### TASK DIRECTIONS
Pull out of the data below the stretch of lines bounded by the one containing "white star: moved 3 px up" and the one containing "white semicircle: moved 1 px left", both bounds included, unchanged.

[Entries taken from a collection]
======
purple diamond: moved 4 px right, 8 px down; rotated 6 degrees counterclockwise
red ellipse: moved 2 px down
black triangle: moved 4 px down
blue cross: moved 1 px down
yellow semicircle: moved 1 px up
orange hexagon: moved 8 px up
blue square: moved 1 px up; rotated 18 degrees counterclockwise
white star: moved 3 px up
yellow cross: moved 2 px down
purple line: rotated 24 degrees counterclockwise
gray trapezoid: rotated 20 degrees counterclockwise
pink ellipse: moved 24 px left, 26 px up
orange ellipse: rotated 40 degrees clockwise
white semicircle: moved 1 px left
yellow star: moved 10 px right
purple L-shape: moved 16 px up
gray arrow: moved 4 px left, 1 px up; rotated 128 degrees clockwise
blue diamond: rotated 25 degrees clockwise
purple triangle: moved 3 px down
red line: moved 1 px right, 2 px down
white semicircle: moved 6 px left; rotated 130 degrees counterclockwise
======
### WRITTEN RESPONSE
white star: moved 3 px up
yellow cross: moved 2 px down
purple line: rotated 24 degrees counterclockwise
gray trapezoid: rotated 20 degrees counterclockwise
pink ellipse: moved 24 px left, 26 px up
orange ellipse: rotated 40 degrees clockwise
white semicircle: moved 1 px left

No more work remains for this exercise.